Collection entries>
########################################

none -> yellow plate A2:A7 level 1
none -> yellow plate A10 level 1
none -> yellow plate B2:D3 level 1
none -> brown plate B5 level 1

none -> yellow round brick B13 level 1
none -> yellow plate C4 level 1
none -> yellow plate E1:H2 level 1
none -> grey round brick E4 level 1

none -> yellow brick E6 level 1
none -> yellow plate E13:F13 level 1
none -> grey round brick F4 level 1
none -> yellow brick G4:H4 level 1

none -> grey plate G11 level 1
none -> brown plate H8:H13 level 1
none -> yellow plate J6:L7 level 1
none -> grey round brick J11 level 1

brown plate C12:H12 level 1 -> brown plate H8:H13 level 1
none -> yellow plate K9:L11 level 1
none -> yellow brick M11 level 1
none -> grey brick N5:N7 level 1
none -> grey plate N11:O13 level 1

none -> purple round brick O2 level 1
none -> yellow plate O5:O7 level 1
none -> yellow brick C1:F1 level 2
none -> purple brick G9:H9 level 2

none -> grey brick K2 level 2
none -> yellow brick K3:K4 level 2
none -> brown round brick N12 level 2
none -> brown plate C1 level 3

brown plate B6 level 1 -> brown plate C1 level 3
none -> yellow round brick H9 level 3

########################################

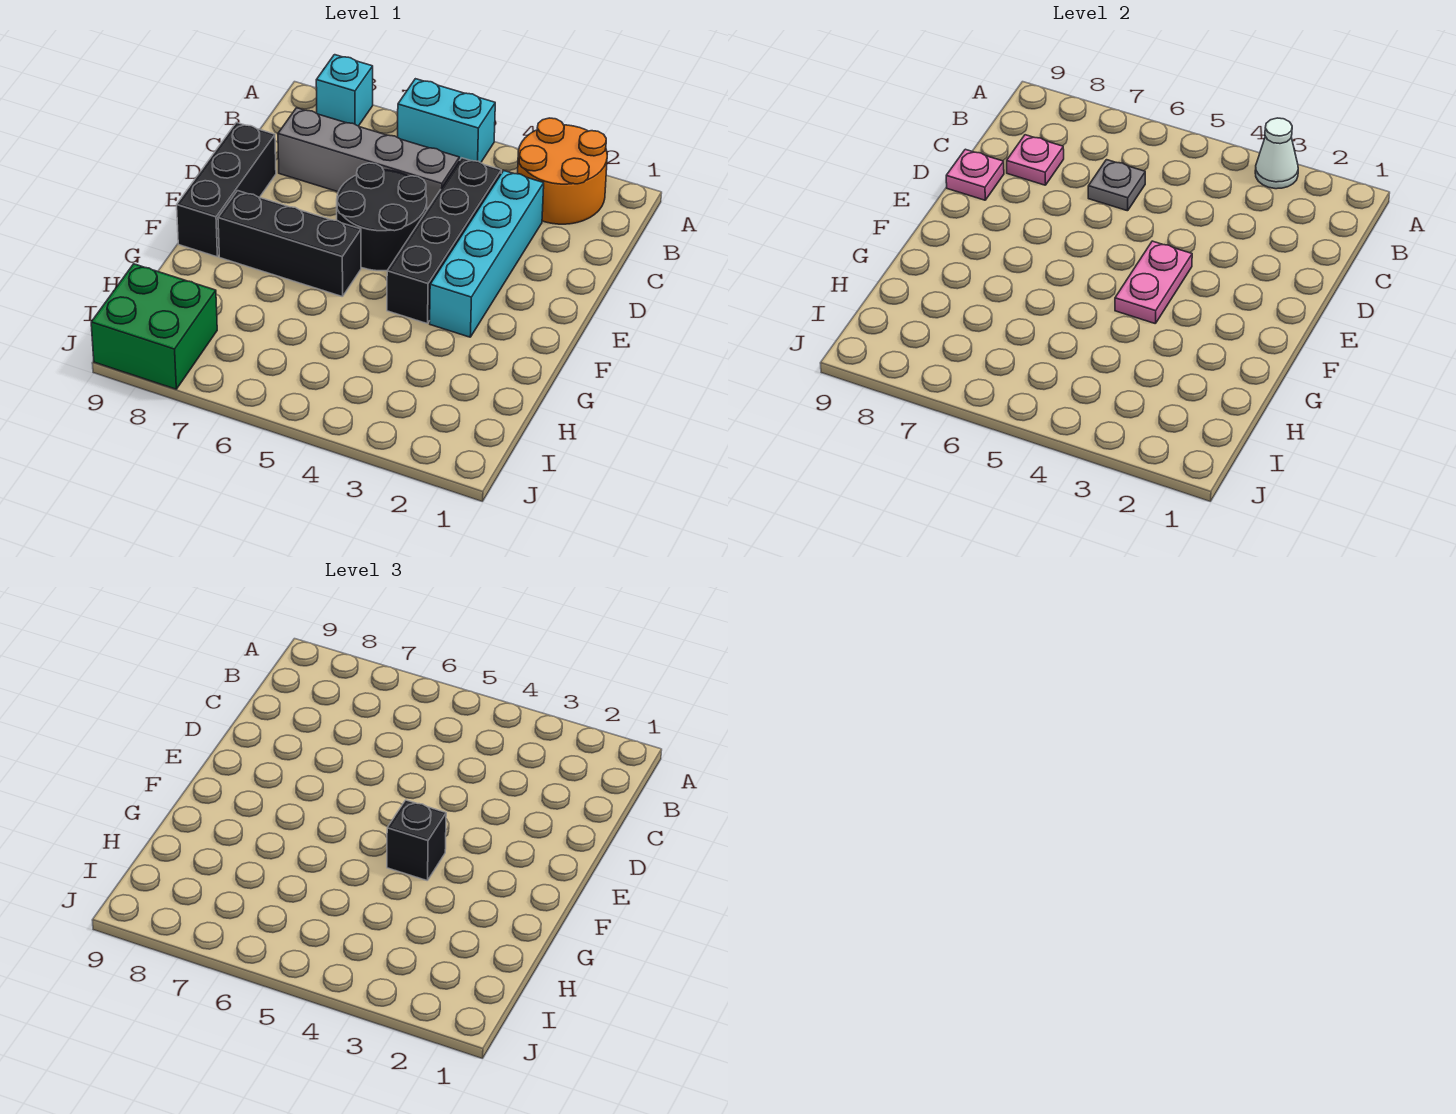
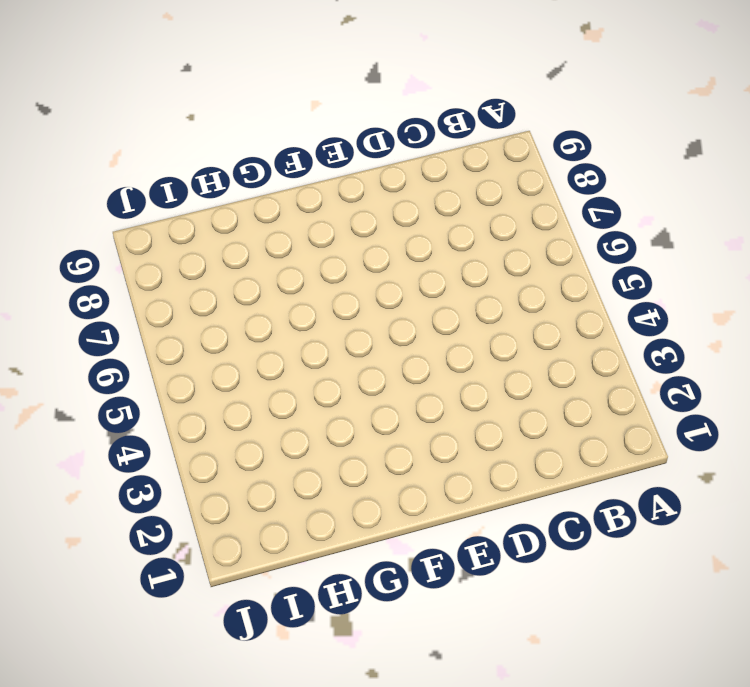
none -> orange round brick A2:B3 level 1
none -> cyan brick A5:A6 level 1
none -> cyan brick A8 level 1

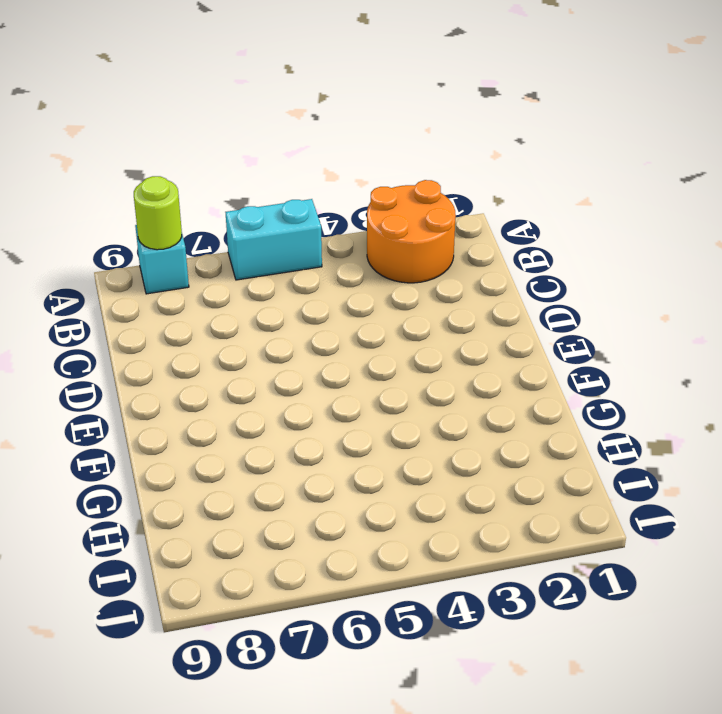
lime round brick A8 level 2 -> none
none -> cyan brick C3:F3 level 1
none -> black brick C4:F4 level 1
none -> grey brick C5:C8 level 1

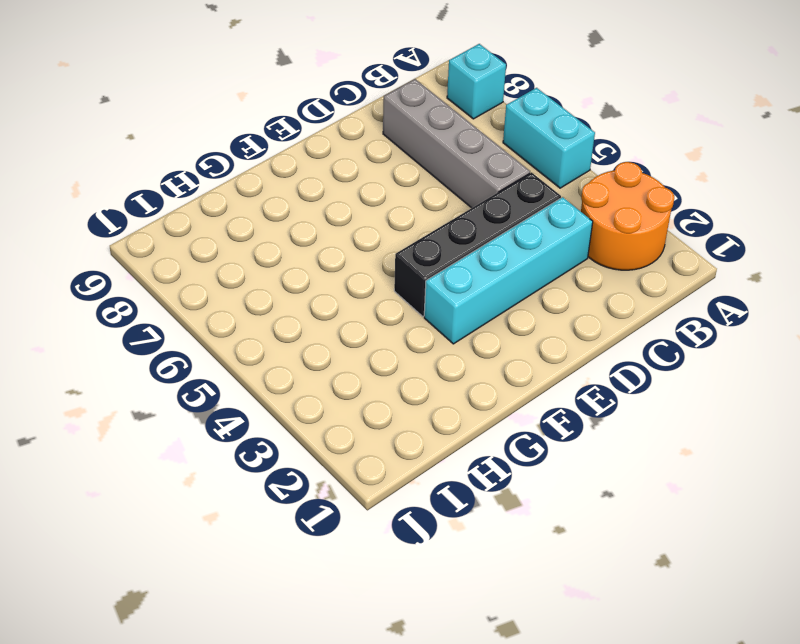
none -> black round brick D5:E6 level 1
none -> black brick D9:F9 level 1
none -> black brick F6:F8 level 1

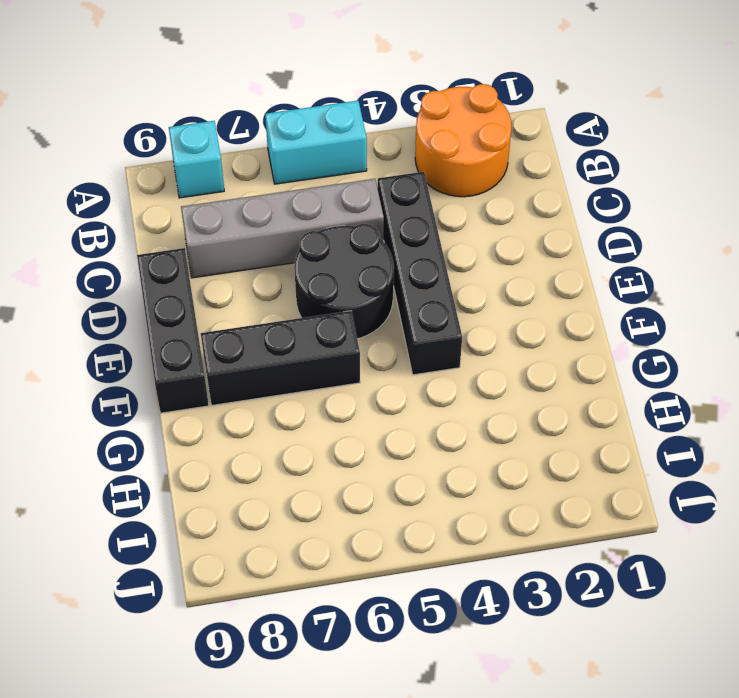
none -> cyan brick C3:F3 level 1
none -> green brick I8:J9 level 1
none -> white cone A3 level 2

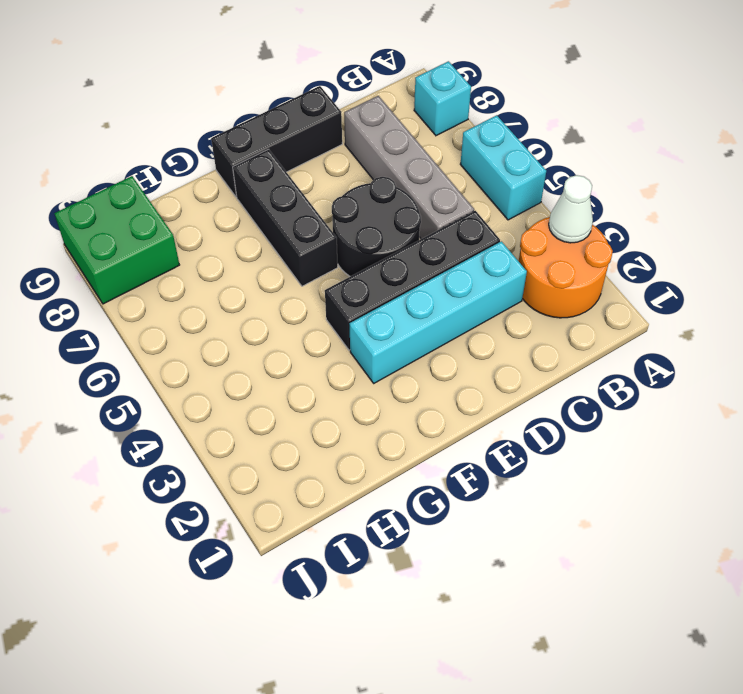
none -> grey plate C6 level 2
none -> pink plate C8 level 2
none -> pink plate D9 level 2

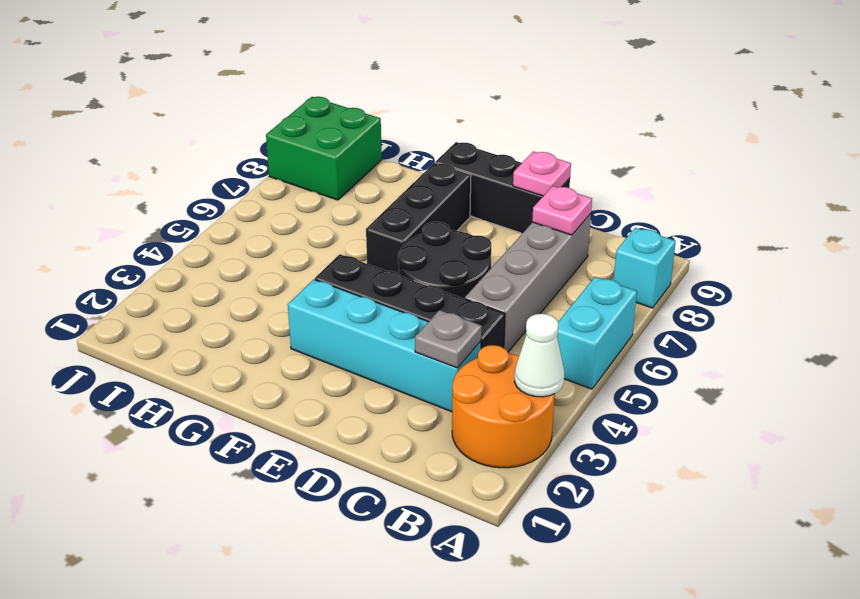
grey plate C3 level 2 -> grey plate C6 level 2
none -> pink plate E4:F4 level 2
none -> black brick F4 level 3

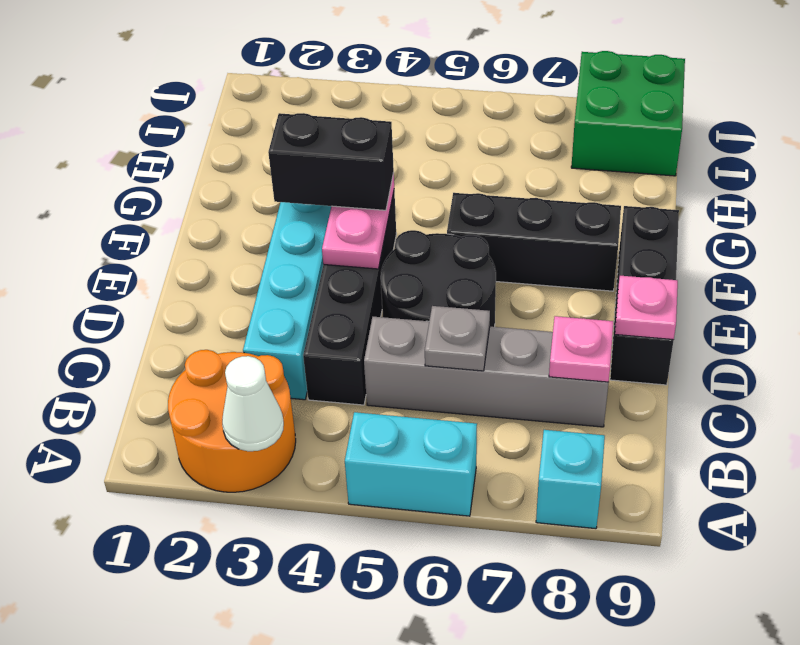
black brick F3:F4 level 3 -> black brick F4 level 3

########################################

ABOUT THIS EXERCISE> All that is wanted is a faithful reproduction of the line above with "none -> grey plate N11:O13 level 1", the line with "none -> yellow round brick H9 level 3", and every line in between.

WRITTEN RESPONSE>
none -> grey plate N11:O13 level 1

none -> purple round brick O2 level 1
none -> yellow plate O5:O7 level 1
none -> yellow brick C1:F1 level 2
none -> purple brick G9:H9 level 2

none -> grey brick K2 level 2
none -> yellow brick K3:K4 level 2
none -> brown round brick N12 level 2
none -> brown plate C1 level 3

brown plate B6 level 1 -> brown plate C1 level 3
none -> yellow round brick H9 level 3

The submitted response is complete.